◆ Given entries:

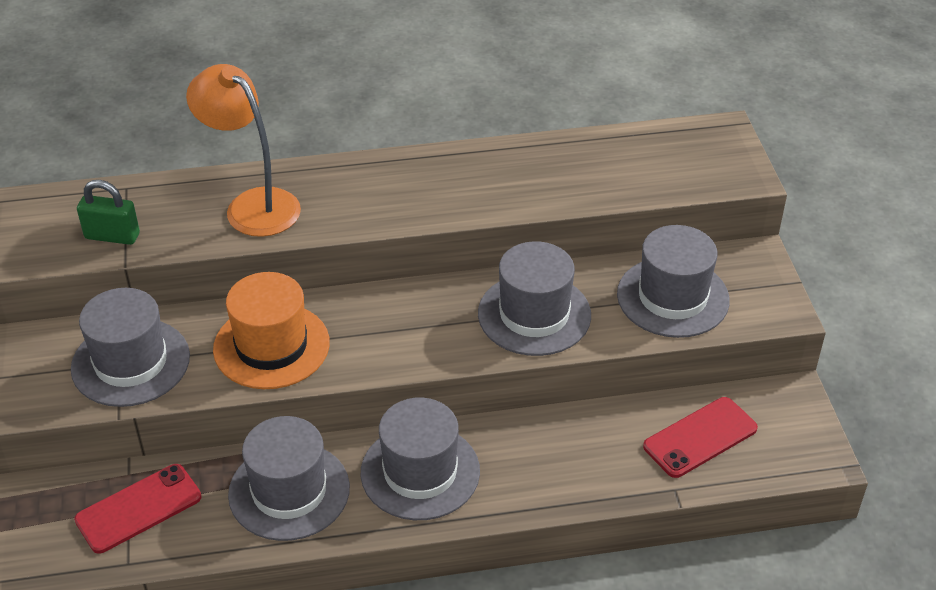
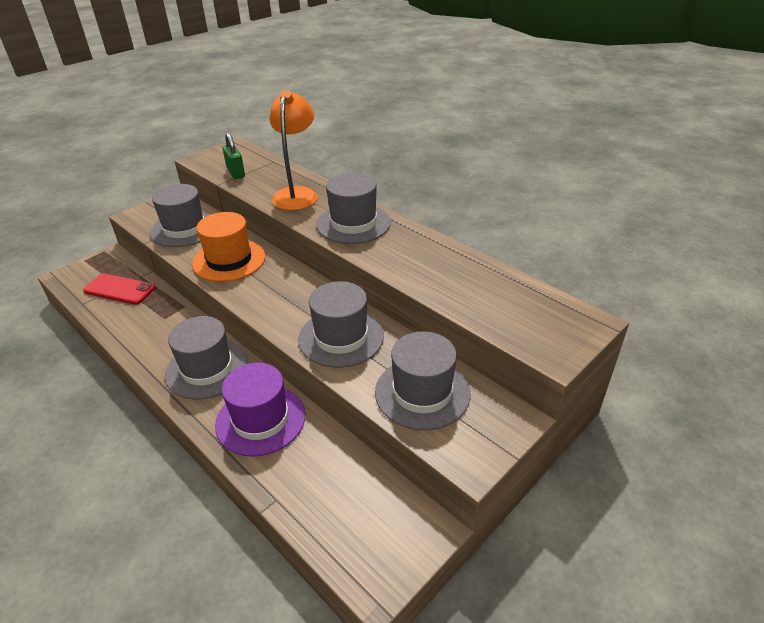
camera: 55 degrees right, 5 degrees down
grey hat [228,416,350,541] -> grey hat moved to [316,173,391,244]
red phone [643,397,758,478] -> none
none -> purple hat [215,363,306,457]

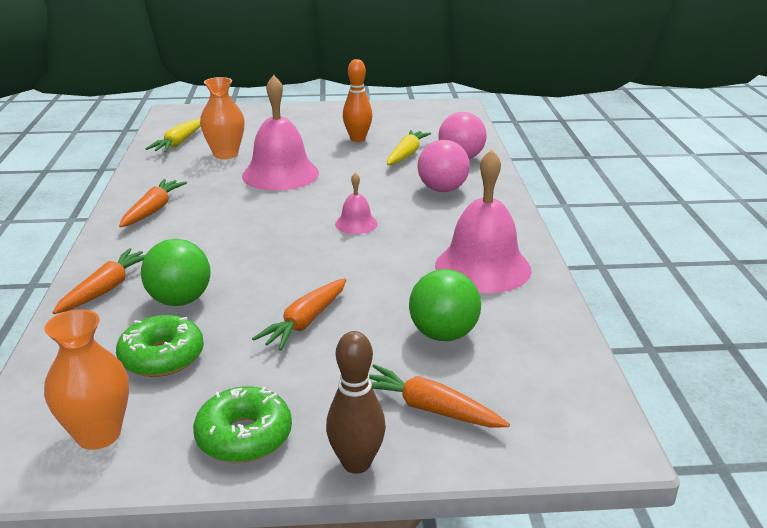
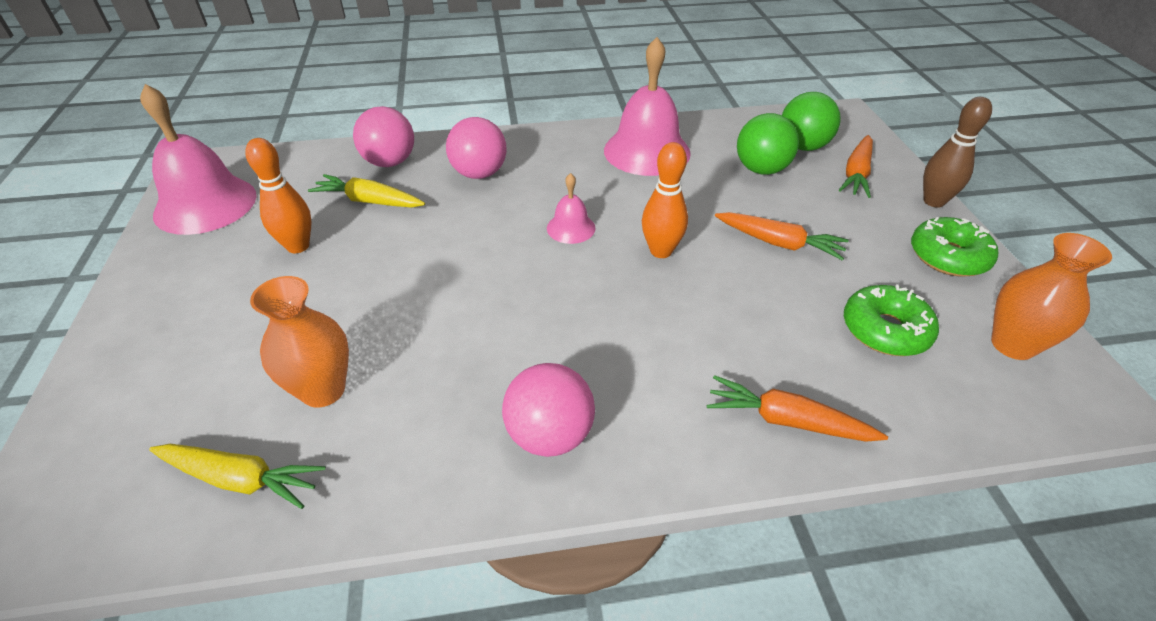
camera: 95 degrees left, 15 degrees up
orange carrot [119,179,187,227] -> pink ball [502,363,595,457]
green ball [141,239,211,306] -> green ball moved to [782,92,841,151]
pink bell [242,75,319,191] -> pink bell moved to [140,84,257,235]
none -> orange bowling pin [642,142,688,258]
--
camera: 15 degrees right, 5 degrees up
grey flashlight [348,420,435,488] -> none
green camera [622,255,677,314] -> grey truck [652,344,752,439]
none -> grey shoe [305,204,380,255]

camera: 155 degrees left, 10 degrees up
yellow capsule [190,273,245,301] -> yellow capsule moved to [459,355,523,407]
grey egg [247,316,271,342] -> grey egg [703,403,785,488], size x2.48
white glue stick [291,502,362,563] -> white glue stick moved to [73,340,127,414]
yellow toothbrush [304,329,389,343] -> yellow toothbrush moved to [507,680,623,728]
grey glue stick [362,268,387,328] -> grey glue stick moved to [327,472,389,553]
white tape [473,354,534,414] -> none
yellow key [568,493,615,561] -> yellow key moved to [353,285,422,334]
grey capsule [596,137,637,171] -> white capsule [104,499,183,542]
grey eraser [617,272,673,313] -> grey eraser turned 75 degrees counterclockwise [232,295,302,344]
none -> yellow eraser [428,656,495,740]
...
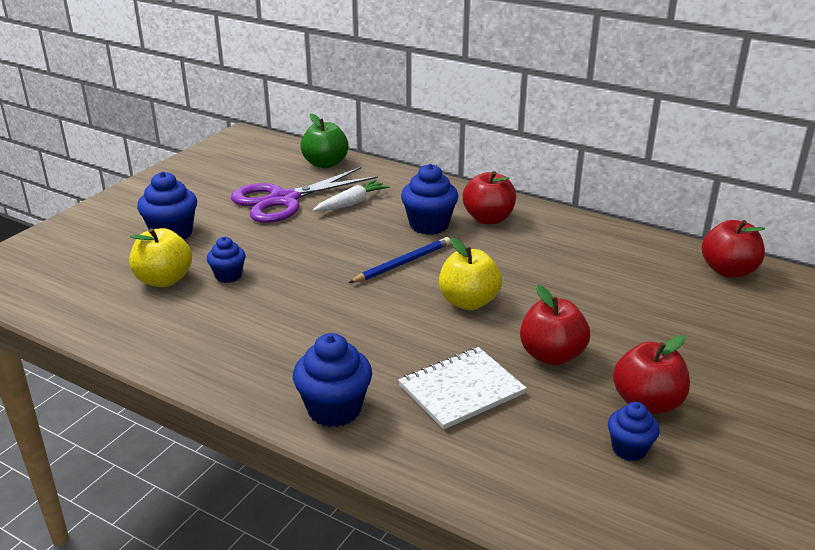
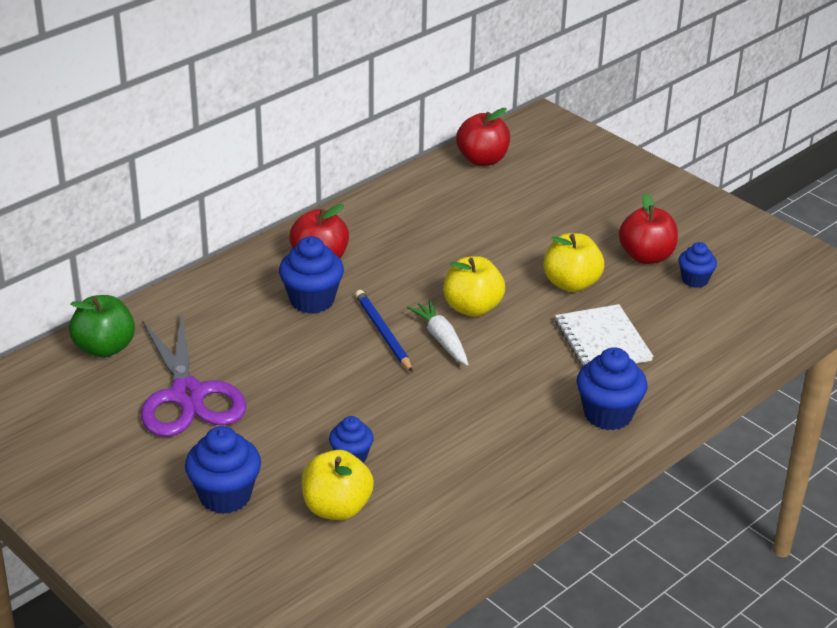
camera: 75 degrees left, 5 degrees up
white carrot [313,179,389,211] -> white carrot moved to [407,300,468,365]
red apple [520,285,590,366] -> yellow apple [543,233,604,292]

◆ Task requirements:
Quote the data above from the line containing "camera: 75 degrees left, 5 degrees up" to the line containing "red apple [520,285,590,366]", inclusive, and stop.

◆ Solution to the problem:
camera: 75 degrees left, 5 degrees up
white carrot [313,179,389,211] -> white carrot moved to [407,300,468,365]
red apple [520,285,590,366] -> yellow apple [543,233,604,292]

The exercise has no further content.